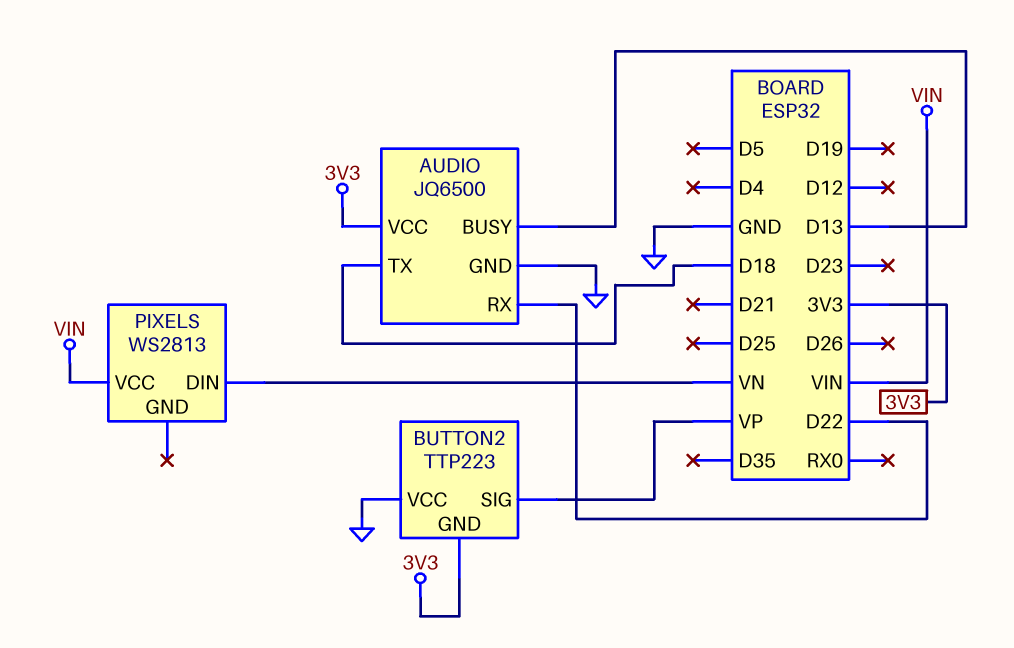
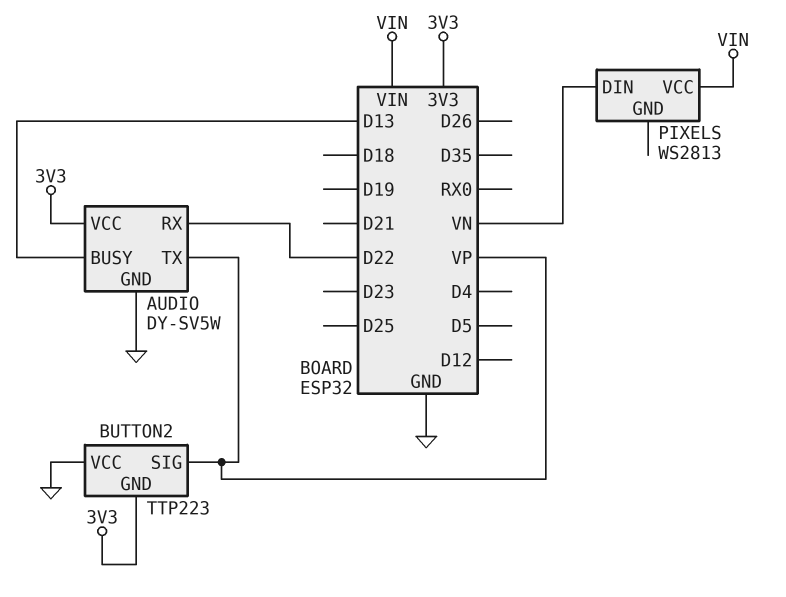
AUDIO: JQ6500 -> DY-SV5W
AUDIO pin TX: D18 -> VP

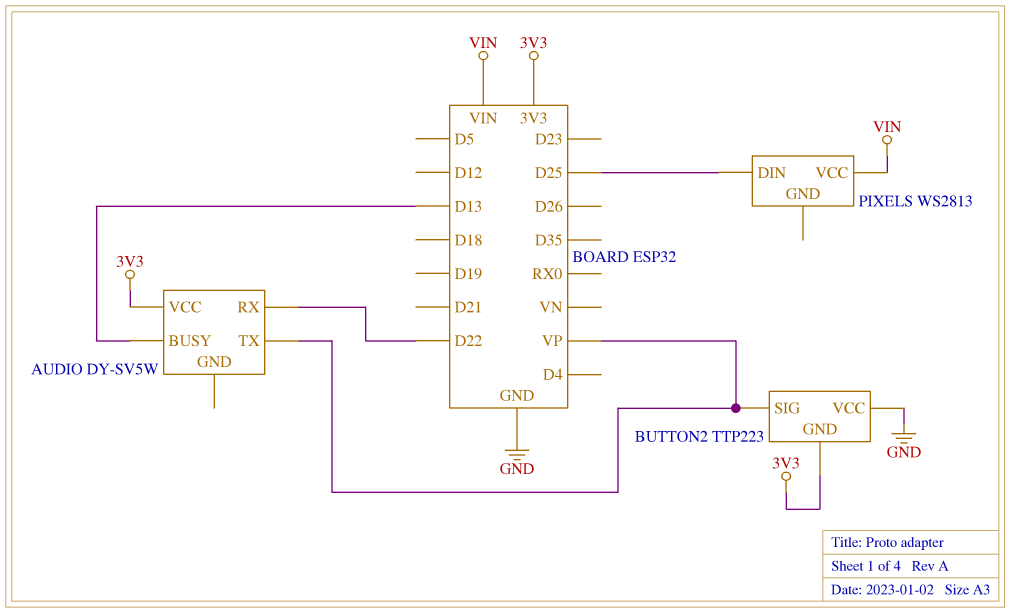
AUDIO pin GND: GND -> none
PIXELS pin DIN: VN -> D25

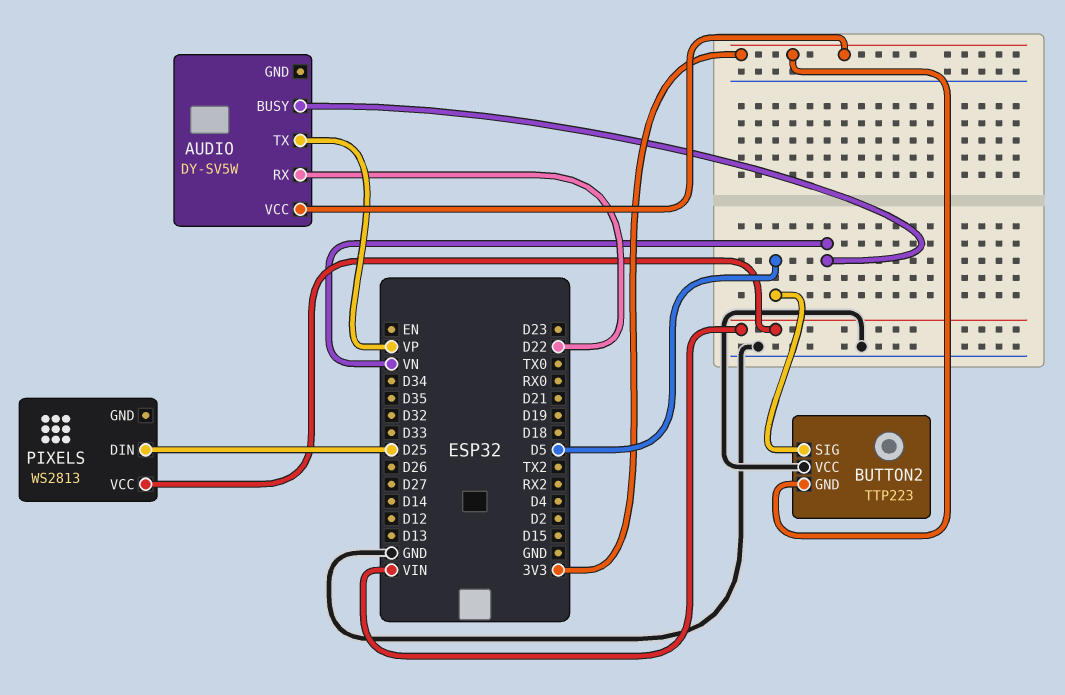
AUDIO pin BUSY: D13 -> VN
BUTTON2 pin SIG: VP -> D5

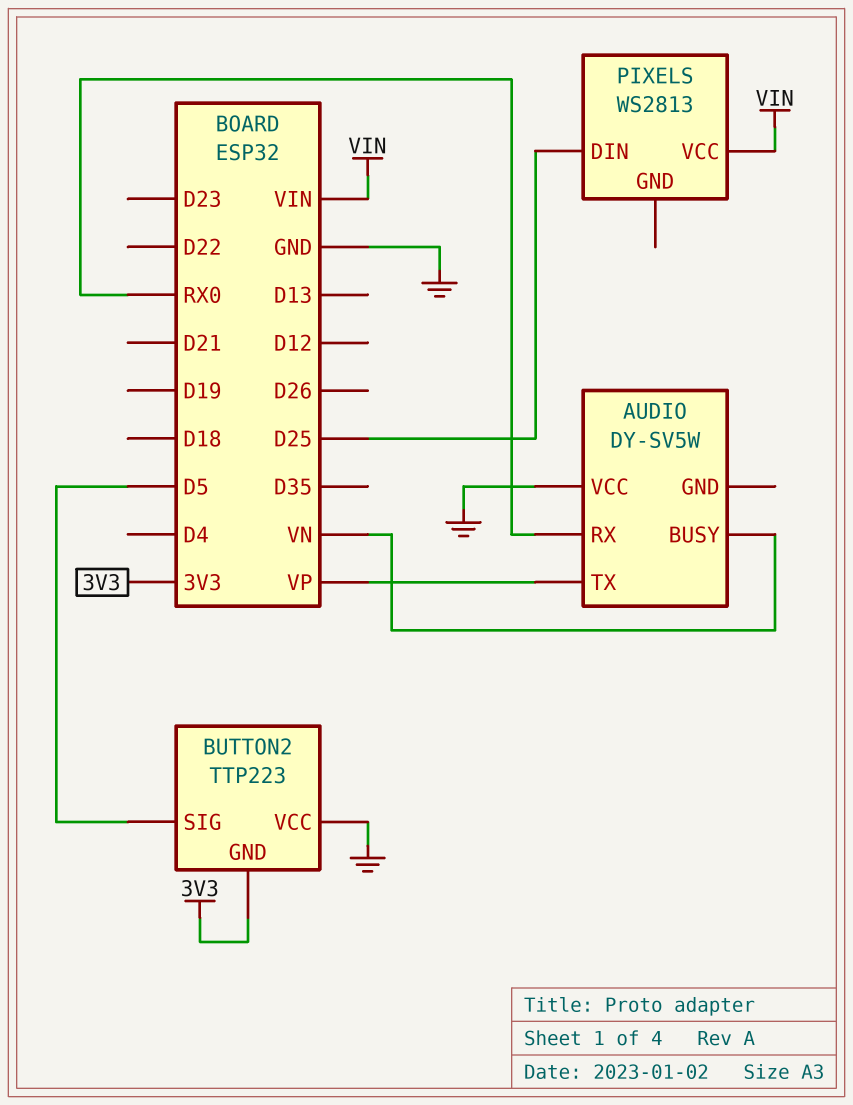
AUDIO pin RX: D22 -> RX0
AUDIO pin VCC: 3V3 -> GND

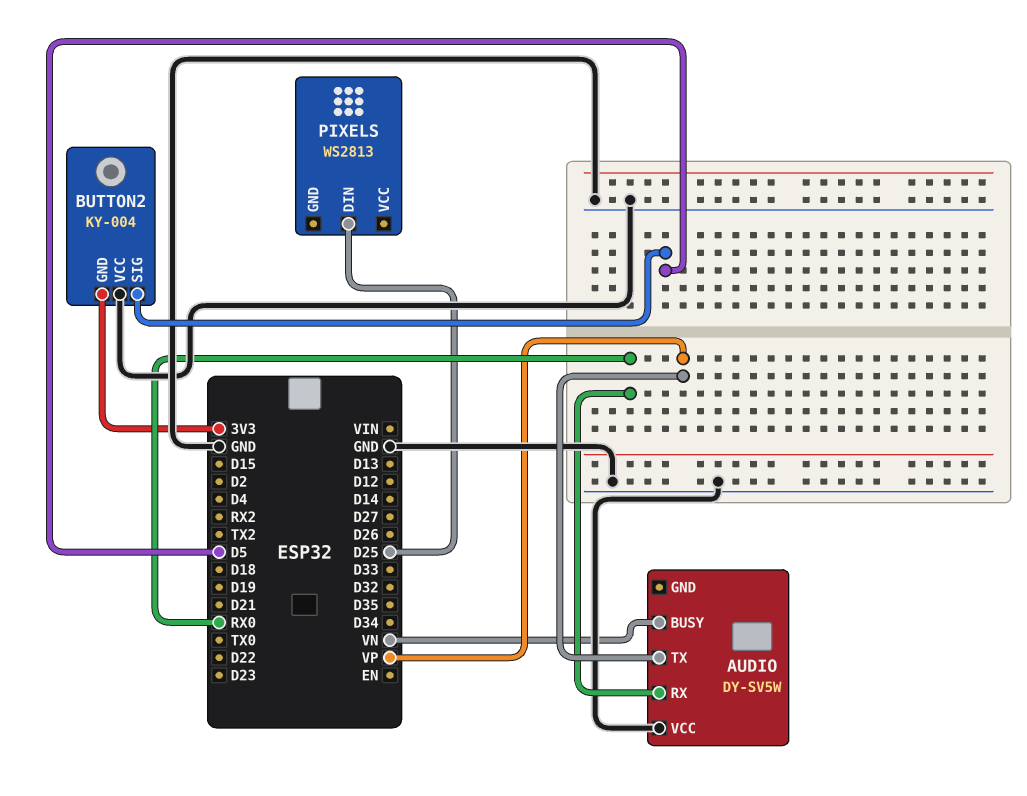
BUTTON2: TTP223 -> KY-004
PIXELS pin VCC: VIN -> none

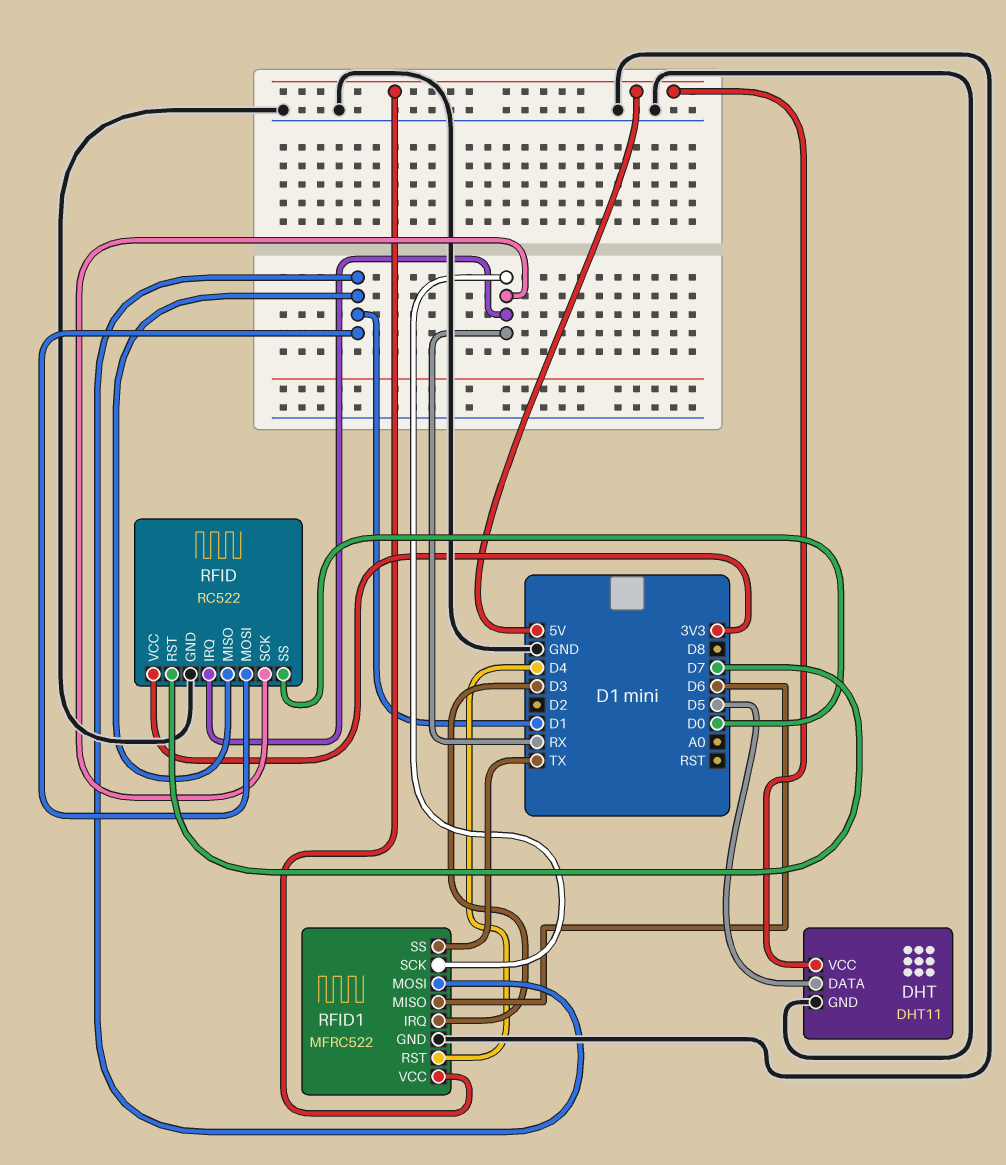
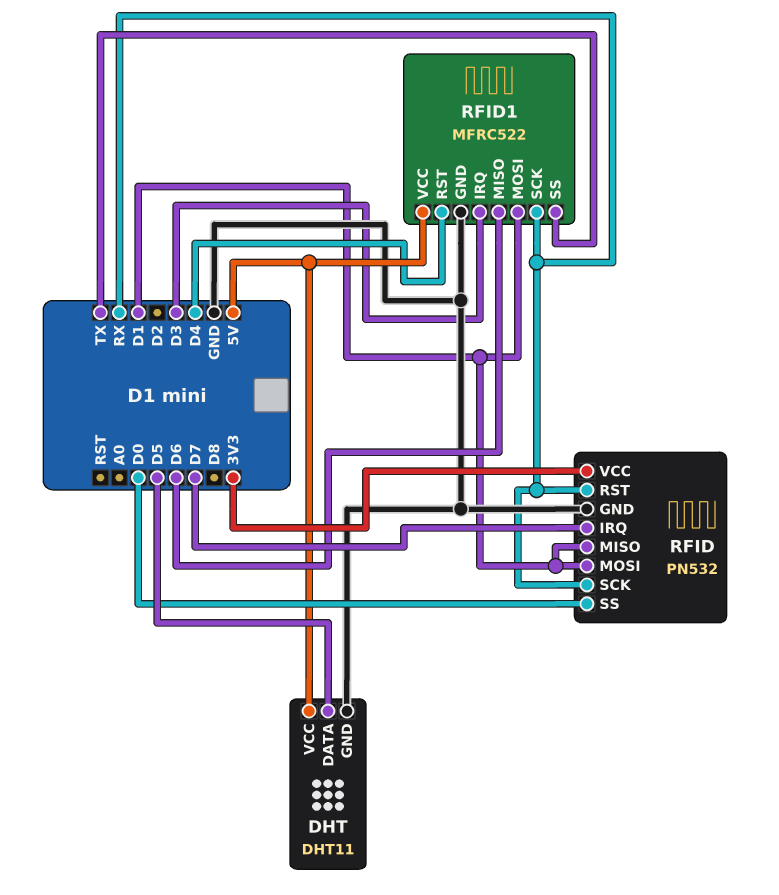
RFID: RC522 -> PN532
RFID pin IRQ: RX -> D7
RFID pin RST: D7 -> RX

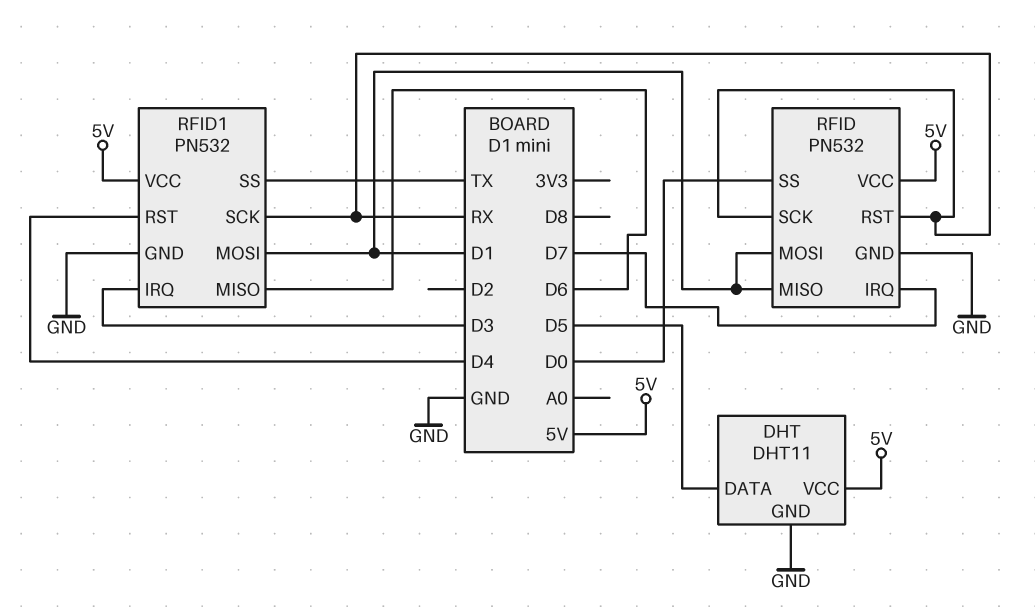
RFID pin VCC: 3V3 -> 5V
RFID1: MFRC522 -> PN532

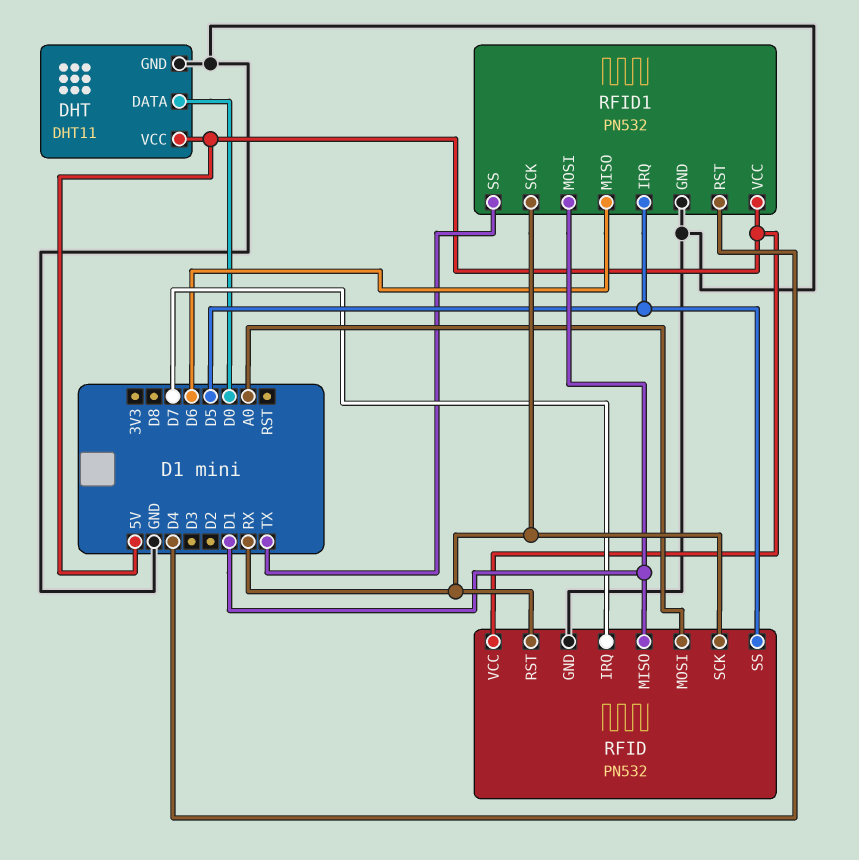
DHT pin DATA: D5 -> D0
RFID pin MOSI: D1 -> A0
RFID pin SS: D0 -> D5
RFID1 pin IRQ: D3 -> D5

===============

Only an exact copy of the records, free of images, belongs in the answer.

AUDIO: JQ6500 -> DY-SV5W
AUDIO pin TX: D18 -> VP

AUDIO pin GND: GND -> none
PIXELS pin DIN: VN -> D25

AUDIO pin BUSY: D13 -> VN
BUTTON2 pin SIG: VP -> D5

AUDIO pin RX: D22 -> RX0
AUDIO pin VCC: 3V3 -> GND

BUTTON2: TTP223 -> KY-004
PIXELS pin VCC: VIN -> none

RFID: RC522 -> PN532
RFID pin IRQ: RX -> D7
RFID pin RST: D7 -> RX

RFID pin VCC: 3V3 -> 5V
RFID1: MFRC522 -> PN532

DHT pin DATA: D5 -> D0
RFID pin MOSI: D1 -> A0
RFID pin SS: D0 -> D5
RFID1 pin IRQ: D3 -> D5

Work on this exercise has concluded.